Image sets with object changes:
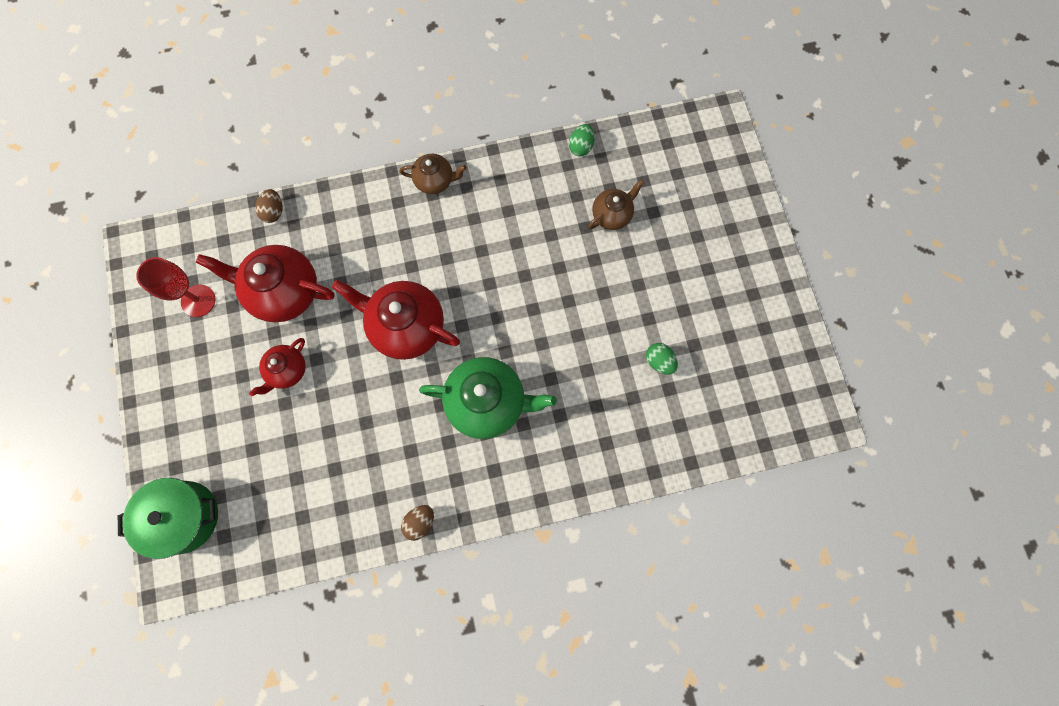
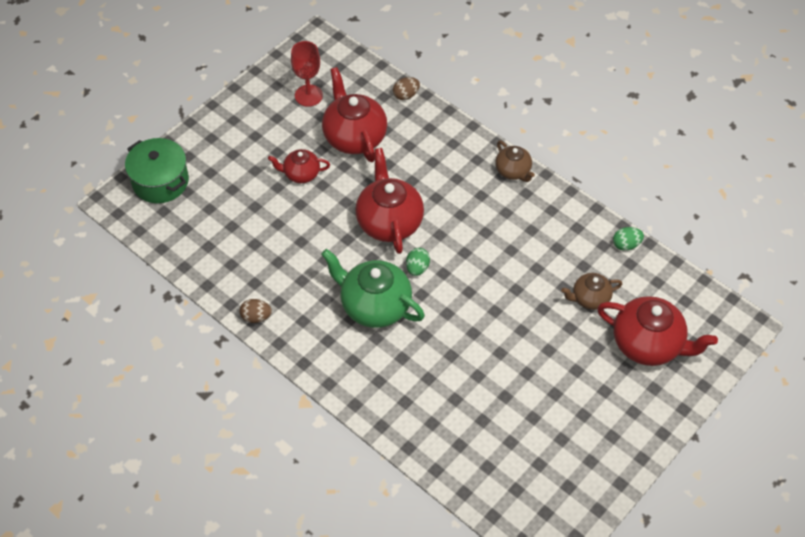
camera: 55 degrees right, 20 degrees down
(487, 402) = (374, 306): green teapot -> green teapot turned 150 degrees clockwise
(612, 215) = (589, 298): brown teapot -> brown teapot turned 150 degrees clockwise
(659, 361) = (498, 400): green egg -> green egg (417, 268)
(688, 202) = (648, 344): none -> red teapot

TASK STATEMENT: Locate the line that contains "(659, 361) = (498, 400): green", then please quote it and every line after it to the end of the entries above, exactly and with nothing else.

EXERCISE ANSWER:
(659, 361) = (498, 400): green egg -> green egg (417, 268)
(688, 202) = (648, 344): none -> red teapot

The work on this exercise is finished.